= TASK DIRECTIONS =
Give the records below again in full, exactly as written, but without any images.
╭─ SOURCE INFORMATION
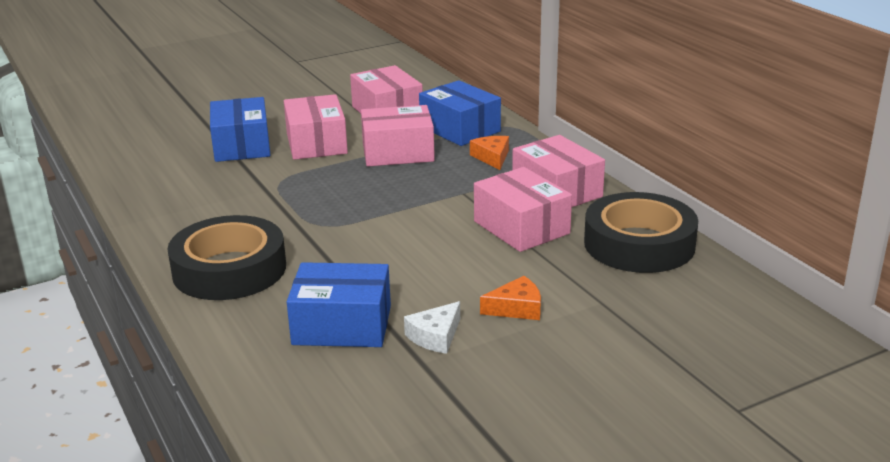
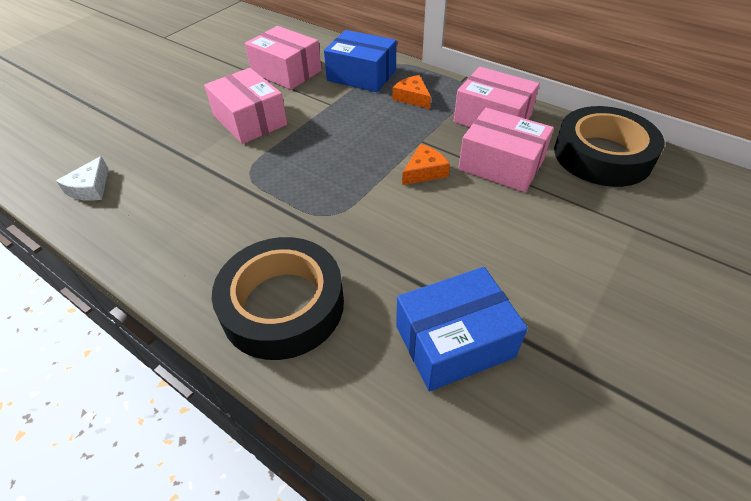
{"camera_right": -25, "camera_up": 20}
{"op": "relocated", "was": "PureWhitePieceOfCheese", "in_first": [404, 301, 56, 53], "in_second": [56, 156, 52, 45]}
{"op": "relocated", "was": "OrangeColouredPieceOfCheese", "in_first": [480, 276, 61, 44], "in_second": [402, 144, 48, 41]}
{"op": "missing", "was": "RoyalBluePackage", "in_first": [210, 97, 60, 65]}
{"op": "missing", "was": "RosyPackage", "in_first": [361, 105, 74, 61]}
╰─
= ANSWER AREA =
{"camera_right": -25, "camera_up": 20}
{"op": "relocated", "was": "PureWhitePieceOfCheese", "in_first": [404, 301, 56, 53], "in_second": [56, 156, 52, 45]}
{"op": "relocated", "was": "OrangeColouredPieceOfCheese", "in_first": [480, 276, 61, 44], "in_second": [402, 144, 48, 41]}
{"op": "missing", "was": "RoyalBluePackage", "in_first": [210, 97, 60, 65]}
{"op": "missing", "was": "RosyPackage", "in_first": [361, 105, 74, 61]}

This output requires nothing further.